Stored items
= = = =

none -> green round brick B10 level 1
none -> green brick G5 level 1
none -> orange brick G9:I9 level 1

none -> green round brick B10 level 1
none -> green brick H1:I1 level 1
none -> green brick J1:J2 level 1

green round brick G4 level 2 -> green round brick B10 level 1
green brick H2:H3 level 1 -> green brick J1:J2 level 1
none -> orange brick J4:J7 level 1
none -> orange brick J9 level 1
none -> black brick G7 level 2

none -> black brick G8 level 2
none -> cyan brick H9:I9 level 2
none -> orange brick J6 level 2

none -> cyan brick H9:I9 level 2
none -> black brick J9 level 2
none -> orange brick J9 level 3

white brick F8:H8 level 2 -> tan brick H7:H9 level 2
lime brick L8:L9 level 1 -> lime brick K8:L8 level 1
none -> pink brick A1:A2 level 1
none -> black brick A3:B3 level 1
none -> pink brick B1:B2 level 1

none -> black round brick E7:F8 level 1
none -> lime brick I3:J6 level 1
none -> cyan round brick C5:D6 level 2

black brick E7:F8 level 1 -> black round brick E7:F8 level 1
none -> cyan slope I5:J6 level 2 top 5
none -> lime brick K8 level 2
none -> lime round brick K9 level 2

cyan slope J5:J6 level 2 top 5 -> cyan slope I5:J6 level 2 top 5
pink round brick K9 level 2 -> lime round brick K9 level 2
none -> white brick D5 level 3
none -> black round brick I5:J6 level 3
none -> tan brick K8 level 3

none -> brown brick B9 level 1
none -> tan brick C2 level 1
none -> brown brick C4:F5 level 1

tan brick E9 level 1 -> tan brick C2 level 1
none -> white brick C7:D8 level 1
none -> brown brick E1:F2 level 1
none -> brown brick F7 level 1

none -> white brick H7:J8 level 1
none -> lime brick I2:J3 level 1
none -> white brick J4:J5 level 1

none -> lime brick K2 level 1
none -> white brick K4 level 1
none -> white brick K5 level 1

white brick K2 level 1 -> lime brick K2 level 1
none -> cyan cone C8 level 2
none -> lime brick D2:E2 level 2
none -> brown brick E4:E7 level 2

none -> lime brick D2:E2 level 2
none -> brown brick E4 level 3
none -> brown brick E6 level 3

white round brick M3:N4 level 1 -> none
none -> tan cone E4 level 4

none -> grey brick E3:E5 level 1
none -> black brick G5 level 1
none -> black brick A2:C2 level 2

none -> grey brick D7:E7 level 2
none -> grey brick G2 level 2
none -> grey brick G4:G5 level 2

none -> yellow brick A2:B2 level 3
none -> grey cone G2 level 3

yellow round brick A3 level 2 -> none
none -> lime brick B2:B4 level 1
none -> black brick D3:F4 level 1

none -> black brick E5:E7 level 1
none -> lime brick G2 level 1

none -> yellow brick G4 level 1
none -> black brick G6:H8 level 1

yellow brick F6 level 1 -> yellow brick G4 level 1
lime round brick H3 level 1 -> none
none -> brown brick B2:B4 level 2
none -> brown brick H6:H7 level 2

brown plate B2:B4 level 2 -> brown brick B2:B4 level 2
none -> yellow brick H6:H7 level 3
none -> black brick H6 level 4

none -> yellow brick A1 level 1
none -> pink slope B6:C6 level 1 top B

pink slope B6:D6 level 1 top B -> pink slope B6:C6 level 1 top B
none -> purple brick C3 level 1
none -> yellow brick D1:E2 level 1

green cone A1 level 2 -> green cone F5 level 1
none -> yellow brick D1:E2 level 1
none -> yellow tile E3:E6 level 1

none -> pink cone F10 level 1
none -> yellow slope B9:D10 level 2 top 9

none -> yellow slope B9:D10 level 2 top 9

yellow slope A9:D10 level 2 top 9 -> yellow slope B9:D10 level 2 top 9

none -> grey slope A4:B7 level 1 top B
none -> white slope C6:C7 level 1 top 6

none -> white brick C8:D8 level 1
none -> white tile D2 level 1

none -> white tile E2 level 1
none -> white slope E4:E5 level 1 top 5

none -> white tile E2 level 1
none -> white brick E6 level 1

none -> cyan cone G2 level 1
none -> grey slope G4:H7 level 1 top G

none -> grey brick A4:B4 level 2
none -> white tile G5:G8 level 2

= = = =

* **Problem**:
Would you retype the lines above from the one with "tan brick E9 level 1 -> tan brick C2 level 1" down to the one with "none -> white brick K4 level 1", word for word, both ends included and no other lines?

* **Output**:
tan brick E9 level 1 -> tan brick C2 level 1
none -> white brick C7:D8 level 1
none -> brown brick E1:F2 level 1
none -> brown brick F7 level 1

none -> white brick H7:J8 level 1
none -> lime brick I2:J3 level 1
none -> white brick J4:J5 level 1

none -> lime brick K2 level 1
none -> white brick K4 level 1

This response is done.